# RECORDS PROVIDED
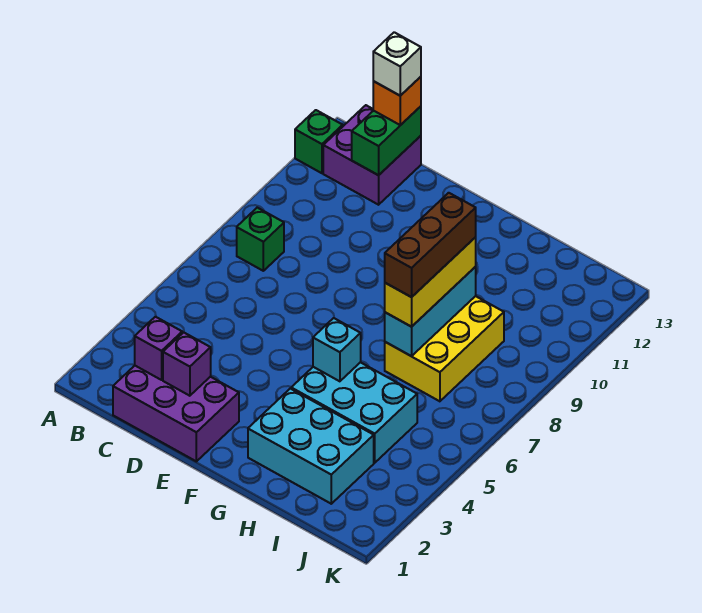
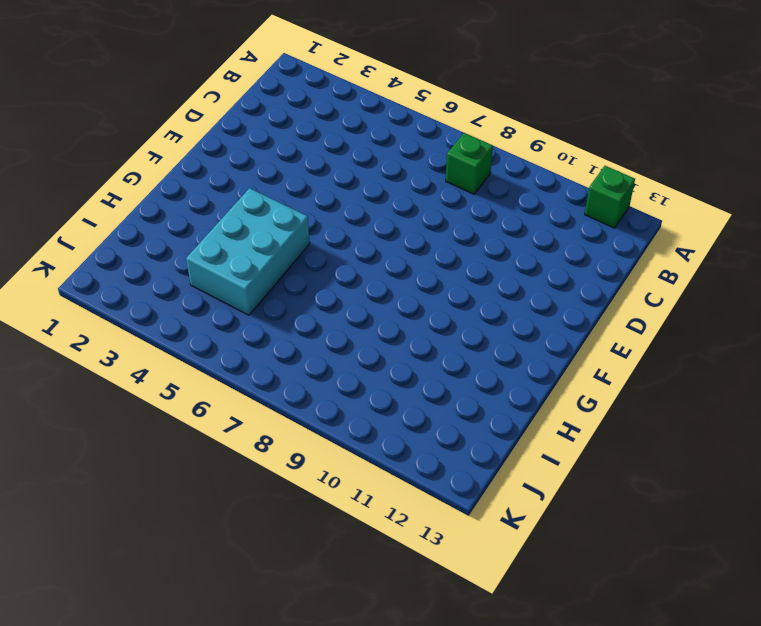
none -> purple brick B12:C13 level 1
none -> purple brick C1:E2 level 1
none -> cyan brick G2:I3 level 1

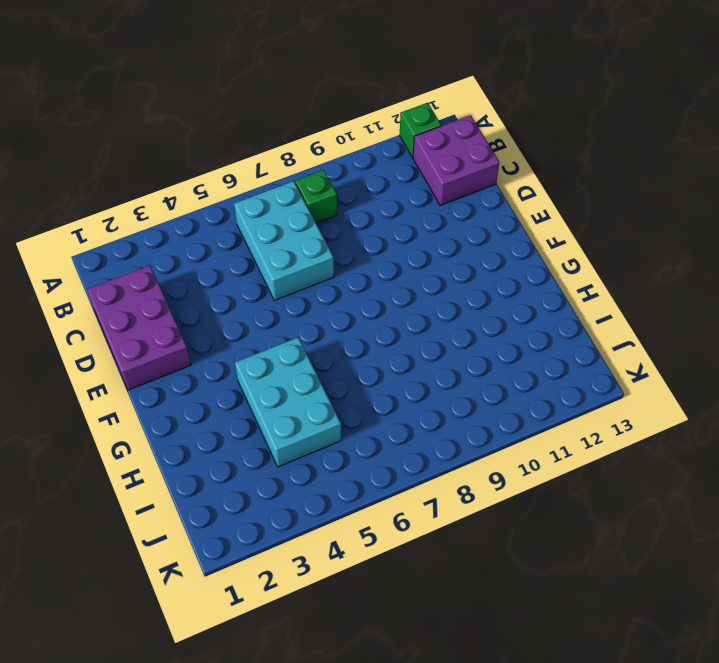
cyan brick B6:D7 level 1 -> cyan brick G2:I3 level 1
none -> yellow brick H7:I9 level 1
none -> purple brick C2 level 2
none -> green brick C12:C13 level 2

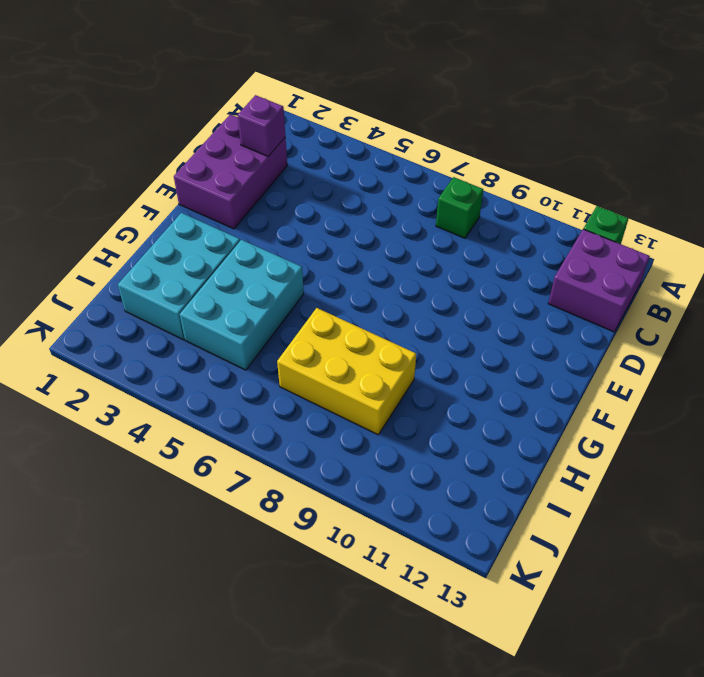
none -> green brick C12:C13 level 2
none -> purple brick D2 level 2
none -> cyan brick G5 level 2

# TASK REQUIREMENTS
Retype only the lines above from the one with "none -> purple brick C1:E2 level 1" through the last, both ends included, keeping every picture out of the copy.

# REPLY
none -> purple brick C1:E2 level 1
none -> cyan brick G2:I3 level 1

cyan brick B6:D7 level 1 -> cyan brick G2:I3 level 1
none -> yellow brick H7:I9 level 1
none -> purple brick C2 level 2
none -> green brick C12:C13 level 2

none -> green brick C12:C13 level 2
none -> purple brick D2 level 2
none -> cyan brick G5 level 2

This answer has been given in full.